WHAT THIS TASK INVOLVES: All of the records must be repeated exactly as they read.

RECORDED DATA:
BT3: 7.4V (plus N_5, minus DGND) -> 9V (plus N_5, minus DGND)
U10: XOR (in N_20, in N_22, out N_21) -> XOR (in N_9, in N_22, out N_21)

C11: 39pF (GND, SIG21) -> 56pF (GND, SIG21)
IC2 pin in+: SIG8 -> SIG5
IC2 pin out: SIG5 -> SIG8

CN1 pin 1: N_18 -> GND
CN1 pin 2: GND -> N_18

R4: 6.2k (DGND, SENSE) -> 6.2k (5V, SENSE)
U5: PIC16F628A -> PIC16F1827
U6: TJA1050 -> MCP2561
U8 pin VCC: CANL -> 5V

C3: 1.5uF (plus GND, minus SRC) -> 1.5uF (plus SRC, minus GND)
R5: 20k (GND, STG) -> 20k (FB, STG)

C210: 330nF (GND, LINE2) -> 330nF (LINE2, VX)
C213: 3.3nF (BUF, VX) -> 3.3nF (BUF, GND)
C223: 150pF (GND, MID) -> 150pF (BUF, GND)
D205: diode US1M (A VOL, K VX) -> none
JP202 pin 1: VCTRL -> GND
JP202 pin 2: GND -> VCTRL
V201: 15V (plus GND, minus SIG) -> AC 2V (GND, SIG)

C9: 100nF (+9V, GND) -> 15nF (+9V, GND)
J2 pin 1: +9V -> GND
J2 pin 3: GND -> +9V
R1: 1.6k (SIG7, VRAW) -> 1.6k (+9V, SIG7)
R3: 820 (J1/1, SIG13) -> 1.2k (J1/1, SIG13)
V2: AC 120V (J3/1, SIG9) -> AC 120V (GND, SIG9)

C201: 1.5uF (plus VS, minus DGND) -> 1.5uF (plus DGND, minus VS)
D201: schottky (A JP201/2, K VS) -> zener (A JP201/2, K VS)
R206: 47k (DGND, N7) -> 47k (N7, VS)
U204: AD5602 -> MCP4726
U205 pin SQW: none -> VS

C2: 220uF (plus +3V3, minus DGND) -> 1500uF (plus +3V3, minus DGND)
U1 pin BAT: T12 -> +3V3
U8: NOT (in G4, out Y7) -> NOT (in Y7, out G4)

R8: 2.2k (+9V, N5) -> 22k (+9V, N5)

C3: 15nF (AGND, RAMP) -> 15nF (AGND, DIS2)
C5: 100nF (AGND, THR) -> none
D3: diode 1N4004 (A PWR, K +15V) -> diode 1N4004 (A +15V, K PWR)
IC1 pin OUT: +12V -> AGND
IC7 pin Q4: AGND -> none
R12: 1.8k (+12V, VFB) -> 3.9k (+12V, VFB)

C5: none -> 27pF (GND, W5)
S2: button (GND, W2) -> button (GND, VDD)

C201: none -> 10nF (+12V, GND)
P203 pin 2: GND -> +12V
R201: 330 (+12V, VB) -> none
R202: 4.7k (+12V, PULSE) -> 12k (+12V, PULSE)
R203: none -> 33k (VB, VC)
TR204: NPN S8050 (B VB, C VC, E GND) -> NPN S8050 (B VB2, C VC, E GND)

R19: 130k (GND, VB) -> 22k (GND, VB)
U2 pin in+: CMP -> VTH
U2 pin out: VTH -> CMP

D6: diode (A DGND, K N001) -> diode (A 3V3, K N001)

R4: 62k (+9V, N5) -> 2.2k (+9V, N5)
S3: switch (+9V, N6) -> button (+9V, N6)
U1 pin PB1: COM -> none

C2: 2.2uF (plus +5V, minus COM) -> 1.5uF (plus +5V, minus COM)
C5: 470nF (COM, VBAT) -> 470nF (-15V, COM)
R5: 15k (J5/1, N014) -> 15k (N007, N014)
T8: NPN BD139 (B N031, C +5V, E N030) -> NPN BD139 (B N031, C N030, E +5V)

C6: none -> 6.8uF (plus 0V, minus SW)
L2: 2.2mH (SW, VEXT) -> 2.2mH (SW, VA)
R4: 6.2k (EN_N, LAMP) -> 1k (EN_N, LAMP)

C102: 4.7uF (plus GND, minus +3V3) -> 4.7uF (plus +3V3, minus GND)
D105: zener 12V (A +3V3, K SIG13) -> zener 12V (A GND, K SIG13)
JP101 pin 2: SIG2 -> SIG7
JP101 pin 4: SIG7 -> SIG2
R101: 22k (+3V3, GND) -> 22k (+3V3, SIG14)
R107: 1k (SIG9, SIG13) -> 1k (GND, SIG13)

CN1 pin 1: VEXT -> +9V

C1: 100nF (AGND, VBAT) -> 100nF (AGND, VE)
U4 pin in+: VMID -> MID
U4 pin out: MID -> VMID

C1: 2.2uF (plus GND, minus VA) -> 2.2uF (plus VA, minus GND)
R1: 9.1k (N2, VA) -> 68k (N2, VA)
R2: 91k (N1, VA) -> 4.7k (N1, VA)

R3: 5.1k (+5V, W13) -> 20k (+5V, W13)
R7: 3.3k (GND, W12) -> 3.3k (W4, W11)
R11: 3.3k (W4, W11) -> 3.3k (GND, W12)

EXERCISE ANSWER:
BT3: 7.4V (plus N_5, minus DGND) -> 9V (plus N_5, minus DGND)
U10: XOR (in N_20, in N_22, out N_21) -> XOR (in N_9, in N_22, out N_21)

C11: 39pF (GND, SIG21) -> 56pF (GND, SIG21)
IC2 pin in+: SIG8 -> SIG5
IC2 pin out: SIG5 -> SIG8

CN1 pin 1: N_18 -> GND
CN1 pin 2: GND -> N_18

R4: 6.2k (DGND, SENSE) -> 6.2k (5V, SENSE)
U5: PIC16F628A -> PIC16F1827
U6: TJA1050 -> MCP2561
U8 pin VCC: CANL -> 5V

C3: 1.5uF (plus GND, minus SRC) -> 1.5uF (plus SRC, minus GND)
R5: 20k (GND, STG) -> 20k (FB, STG)

C210: 330nF (GND, LINE2) -> 330nF (LINE2, VX)
C213: 3.3nF (BUF, VX) -> 3.3nF (BUF, GND)
C223: 150pF (GND, MID) -> 150pF (BUF, GND)
D205: diode US1M (A VOL, K VX) -> none
JP202 pin 1: VCTRL -> GND
JP202 pin 2: GND -> VCTRL
V201: 15V (plus GND, minus SIG) -> AC 2V (GND, SIG)

C9: 100nF (+9V, GND) -> 15nF (+9V, GND)
J2 pin 1: +9V -> GND
J2 pin 3: GND -> +9V
R1: 1.6k (SIG7, VRAW) -> 1.6k (+9V, SIG7)
R3: 820 (J1/1, SIG13) -> 1.2k (J1/1, SIG13)
V2: AC 120V (J3/1, SIG9) -> AC 120V (GND, SIG9)

C201: 1.5uF (plus VS, minus DGND) -> 1.5uF (plus DGND, minus VS)
D201: schottky (A JP201/2, K VS) -> zener (A JP201/2, K VS)
R206: 47k (DGND, N7) -> 47k (N7, VS)
U204: AD5602 -> MCP4726
U205 pin SQW: none -> VS

C2: 220uF (plus +3V3, minus DGND) -> 1500uF (plus +3V3, minus DGND)
U1 pin BAT: T12 -> +3V3
U8: NOT (in G4, out Y7) -> NOT (in Y7, out G4)

R8: 2.2k (+9V, N5) -> 22k (+9V, N5)

C3: 15nF (AGND, RAMP) -> 15nF (AGND, DIS2)
C5: 100nF (AGND, THR) -> none
D3: diode 1N4004 (A PWR, K +15V) -> diode 1N4004 (A +15V, K PWR)
IC1 pin OUT: +12V -> AGND
IC7 pin Q4: AGND -> none
R12: 1.8k (+12V, VFB) -> 3.9k (+12V, VFB)

C5: none -> 27pF (GND, W5)
S2: button (GND, W2) -> button (GND, VDD)

C201: none -> 10nF (+12V, GND)
P203 pin 2: GND -> +12V
R201: 330 (+12V, VB) -> none
R202: 4.7k (+12V, PULSE) -> 12k (+12V, PULSE)
R203: none -> 33k (VB, VC)
TR204: NPN S8050 (B VB, C VC, E GND) -> NPN S8050 (B VB2, C VC, E GND)

R19: 130k (GND, VB) -> 22k (GND, VB)
U2 pin in+: CMP -> VTH
U2 pin out: VTH -> CMP

D6: diode (A DGND, K N001) -> diode (A 3V3, K N001)

R4: 62k (+9V, N5) -> 2.2k (+9V, N5)
S3: switch (+9V, N6) -> button (+9V, N6)
U1 pin PB1: COM -> none

C2: 2.2uF (plus +5V, minus COM) -> 1.5uF (plus +5V, minus COM)
C5: 470nF (COM, VBAT) -> 470nF (-15V, COM)
R5: 15k (J5/1, N014) -> 15k (N007, N014)
T8: NPN BD139 (B N031, C +5V, E N030) -> NPN BD139 (B N031, C N030, E +5V)

C6: none -> 6.8uF (plus 0V, minus SW)
L2: 2.2mH (SW, VEXT) -> 2.2mH (SW, VA)
R4: 6.2k (EN_N, LAMP) -> 1k (EN_N, LAMP)

C102: 4.7uF (plus GND, minus +3V3) -> 4.7uF (plus +3V3, minus GND)
D105: zener 12V (A +3V3, K SIG13) -> zener 12V (A GND, K SIG13)
JP101 pin 2: SIG2 -> SIG7
JP101 pin 4: SIG7 -> SIG2
R101: 22k (+3V3, GND) -> 22k (+3V3, SIG14)
R107: 1k (SIG9, SIG13) -> 1k (GND, SIG13)

CN1 pin 1: VEXT -> +9V

C1: 100nF (AGND, VBAT) -> 100nF (AGND, VE)
U4 pin in+: VMID -> MID
U4 pin out: MID -> VMID

C1: 2.2uF (plus GND, minus VA) -> 2.2uF (plus VA, minus GND)
R1: 9.1k (N2, VA) -> 68k (N2, VA)
R2: 91k (N1, VA) -> 4.7k (N1, VA)

R3: 5.1k (+5V, W13) -> 20k (+5V, W13)
R7: 3.3k (GND, W12) -> 3.3k (W4, W11)
R11: 3.3k (W4, W11) -> 3.3k (GND, W12)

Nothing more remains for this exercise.